#### Task prompt
In the records that follow, the lines from the one containing "TEMP2 pin OUT: D9 -> A3" to the one containing "RELAY pin VCC: 3V3 -> 5V", inclusive, are to be given again exactly.

#### Dataset
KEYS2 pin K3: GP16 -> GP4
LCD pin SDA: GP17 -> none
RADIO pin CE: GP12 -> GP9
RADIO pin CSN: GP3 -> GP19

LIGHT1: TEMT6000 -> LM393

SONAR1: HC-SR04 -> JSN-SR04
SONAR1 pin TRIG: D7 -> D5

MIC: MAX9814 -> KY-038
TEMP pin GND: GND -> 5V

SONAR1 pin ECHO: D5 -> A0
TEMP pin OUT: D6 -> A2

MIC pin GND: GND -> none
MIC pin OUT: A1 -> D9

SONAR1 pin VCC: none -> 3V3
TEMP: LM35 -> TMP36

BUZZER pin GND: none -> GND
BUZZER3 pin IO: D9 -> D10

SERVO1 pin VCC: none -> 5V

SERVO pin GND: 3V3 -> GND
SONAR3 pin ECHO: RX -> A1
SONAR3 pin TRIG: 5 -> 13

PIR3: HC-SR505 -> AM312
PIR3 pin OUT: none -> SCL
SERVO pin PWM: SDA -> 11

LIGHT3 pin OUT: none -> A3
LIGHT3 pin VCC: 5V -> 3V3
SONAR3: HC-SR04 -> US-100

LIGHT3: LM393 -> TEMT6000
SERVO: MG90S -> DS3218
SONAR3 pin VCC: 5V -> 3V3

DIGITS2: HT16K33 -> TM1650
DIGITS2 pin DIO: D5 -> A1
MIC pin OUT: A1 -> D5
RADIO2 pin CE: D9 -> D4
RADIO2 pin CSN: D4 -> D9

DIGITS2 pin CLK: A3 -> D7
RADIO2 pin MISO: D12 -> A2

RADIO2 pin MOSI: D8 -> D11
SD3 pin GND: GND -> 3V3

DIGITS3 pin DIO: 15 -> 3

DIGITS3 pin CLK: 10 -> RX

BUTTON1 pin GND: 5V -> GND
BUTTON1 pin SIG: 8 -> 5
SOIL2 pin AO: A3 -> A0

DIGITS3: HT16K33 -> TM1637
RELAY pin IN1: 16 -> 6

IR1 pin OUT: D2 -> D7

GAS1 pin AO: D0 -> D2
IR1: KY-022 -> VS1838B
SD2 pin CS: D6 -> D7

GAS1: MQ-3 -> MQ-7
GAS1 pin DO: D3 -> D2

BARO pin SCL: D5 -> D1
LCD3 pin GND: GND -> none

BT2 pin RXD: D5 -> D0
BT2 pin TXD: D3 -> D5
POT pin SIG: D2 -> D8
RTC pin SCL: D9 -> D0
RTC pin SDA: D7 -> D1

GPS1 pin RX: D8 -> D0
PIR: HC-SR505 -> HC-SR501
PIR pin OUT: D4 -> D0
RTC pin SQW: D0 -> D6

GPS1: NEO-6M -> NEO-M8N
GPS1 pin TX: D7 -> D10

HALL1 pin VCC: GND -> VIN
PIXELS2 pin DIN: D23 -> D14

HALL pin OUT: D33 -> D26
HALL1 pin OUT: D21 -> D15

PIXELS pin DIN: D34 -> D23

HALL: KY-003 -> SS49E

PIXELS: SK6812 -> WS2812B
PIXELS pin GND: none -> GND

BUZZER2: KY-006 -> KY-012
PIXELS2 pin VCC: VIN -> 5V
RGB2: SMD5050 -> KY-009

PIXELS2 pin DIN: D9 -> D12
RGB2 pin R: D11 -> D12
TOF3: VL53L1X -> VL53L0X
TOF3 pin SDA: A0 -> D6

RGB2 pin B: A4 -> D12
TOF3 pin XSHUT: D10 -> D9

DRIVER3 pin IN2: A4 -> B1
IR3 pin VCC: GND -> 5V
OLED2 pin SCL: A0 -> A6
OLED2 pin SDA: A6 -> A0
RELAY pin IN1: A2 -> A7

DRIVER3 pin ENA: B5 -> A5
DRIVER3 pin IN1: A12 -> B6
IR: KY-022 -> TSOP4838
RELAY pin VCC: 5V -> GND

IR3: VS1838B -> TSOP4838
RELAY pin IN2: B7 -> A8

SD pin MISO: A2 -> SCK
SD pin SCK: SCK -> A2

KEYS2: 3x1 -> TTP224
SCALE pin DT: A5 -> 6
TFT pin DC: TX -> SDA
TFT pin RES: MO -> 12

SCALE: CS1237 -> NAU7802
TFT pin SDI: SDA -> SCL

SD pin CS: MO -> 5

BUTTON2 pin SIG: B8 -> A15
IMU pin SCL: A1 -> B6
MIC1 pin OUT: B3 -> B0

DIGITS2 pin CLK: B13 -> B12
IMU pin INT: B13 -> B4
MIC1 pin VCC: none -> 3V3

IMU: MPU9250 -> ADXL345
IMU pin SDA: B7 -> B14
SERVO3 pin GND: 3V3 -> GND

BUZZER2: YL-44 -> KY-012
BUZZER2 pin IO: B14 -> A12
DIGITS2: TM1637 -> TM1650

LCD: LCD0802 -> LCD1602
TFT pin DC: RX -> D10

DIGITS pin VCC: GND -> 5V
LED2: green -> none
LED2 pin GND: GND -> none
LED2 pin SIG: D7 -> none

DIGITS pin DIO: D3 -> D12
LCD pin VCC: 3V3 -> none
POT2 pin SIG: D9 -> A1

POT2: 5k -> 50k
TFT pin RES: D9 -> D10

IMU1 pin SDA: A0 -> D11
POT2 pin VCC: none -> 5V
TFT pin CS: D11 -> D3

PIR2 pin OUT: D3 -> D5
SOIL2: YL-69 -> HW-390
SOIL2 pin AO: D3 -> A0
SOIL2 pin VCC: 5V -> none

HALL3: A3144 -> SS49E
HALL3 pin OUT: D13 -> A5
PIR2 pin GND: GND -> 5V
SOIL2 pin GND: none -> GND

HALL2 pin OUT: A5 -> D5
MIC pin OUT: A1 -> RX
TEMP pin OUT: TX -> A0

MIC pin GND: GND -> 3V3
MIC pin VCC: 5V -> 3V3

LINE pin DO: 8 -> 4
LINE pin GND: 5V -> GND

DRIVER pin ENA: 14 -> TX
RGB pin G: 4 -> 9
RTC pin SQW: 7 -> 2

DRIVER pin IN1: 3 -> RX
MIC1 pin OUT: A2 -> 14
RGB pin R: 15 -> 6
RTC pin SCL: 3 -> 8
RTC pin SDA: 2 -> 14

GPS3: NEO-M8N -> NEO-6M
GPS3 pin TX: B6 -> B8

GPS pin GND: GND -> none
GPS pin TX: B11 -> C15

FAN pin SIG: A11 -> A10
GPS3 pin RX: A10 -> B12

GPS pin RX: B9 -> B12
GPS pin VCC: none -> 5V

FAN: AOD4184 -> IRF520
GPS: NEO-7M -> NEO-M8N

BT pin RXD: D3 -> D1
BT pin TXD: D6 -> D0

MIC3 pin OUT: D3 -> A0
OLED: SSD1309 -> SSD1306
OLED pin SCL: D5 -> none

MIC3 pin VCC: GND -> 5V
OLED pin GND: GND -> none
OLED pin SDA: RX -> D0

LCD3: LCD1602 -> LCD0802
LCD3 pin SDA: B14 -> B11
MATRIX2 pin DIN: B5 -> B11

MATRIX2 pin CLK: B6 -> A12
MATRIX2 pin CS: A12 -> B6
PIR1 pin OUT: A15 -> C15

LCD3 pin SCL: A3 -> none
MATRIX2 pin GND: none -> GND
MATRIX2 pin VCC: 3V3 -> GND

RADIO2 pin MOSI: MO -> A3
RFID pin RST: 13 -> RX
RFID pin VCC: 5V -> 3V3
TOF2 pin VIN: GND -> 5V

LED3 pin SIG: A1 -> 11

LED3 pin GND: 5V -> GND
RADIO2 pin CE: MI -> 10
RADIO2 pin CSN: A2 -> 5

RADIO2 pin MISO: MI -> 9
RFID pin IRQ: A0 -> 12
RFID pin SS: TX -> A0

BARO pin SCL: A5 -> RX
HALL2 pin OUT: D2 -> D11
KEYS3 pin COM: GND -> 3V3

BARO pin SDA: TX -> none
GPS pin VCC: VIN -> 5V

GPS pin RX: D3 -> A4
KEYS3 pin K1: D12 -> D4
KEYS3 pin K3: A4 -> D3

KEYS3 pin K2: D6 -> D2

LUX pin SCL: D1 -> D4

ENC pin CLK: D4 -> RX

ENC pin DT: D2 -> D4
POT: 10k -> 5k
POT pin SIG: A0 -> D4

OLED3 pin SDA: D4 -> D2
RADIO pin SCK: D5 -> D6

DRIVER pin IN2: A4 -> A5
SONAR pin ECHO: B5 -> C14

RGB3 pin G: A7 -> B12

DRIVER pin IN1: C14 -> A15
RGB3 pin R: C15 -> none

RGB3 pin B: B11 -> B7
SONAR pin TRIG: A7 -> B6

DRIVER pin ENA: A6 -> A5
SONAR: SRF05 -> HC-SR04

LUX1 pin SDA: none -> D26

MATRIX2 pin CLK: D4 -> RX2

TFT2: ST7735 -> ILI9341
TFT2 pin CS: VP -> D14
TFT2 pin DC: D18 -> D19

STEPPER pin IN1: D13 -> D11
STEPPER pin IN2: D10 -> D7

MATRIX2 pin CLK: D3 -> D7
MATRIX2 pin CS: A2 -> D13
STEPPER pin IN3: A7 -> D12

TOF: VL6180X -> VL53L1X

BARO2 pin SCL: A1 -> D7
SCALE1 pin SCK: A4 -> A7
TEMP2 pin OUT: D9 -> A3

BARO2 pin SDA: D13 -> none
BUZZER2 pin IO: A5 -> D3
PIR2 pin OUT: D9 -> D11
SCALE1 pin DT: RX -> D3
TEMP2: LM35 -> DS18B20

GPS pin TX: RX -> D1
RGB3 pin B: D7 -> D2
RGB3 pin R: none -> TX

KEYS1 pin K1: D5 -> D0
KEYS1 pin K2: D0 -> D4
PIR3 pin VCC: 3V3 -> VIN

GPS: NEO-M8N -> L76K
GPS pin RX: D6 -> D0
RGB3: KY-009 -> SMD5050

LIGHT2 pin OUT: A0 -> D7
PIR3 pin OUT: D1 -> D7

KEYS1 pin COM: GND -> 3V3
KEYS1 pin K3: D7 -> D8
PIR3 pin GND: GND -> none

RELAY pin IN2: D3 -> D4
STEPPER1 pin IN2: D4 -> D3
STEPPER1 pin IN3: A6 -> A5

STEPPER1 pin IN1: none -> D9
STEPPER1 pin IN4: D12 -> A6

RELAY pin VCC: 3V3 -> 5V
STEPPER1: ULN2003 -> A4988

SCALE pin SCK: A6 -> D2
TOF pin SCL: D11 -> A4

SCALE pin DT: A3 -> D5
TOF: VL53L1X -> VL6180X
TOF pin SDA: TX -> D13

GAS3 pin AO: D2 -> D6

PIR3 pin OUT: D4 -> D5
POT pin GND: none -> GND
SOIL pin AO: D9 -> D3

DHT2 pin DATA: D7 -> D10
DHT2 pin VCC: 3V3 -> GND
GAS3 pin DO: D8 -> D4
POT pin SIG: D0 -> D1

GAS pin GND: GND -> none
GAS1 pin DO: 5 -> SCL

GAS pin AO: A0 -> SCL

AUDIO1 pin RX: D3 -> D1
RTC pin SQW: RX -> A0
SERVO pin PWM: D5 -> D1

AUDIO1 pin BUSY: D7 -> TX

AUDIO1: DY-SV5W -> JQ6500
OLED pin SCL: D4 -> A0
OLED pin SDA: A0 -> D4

#### Response
TEMP2 pin OUT: D9 -> A3

BARO2 pin SDA: D13 -> none
BUZZER2 pin IO: A5 -> D3
PIR2 pin OUT: D9 -> D11
SCALE1 pin DT: RX -> D3
TEMP2: LM35 -> DS18B20

GPS pin TX: RX -> D1
RGB3 pin B: D7 -> D2
RGB3 pin R: none -> TX

KEYS1 pin K1: D5 -> D0
KEYS1 pin K2: D0 -> D4
PIR3 pin VCC: 3V3 -> VIN

GPS: NEO-M8N -> L76K
GPS pin RX: D6 -> D0
RGB3: KY-009 -> SMD5050

LIGHT2 pin OUT: A0 -> D7
PIR3 pin OUT: D1 -> D7

KEYS1 pin COM: GND -> 3V3
KEYS1 pin K3: D7 -> D8
PIR3 pin GND: GND -> none

RELAY pin IN2: D3 -> D4
STEPPER1 pin IN2: D4 -> D3
STEPPER1 pin IN3: A6 -> A5

STEPPER1 pin IN1: none -> D9
STEPPER1 pin IN4: D12 -> A6

RELAY pin VCC: 3V3 -> 5V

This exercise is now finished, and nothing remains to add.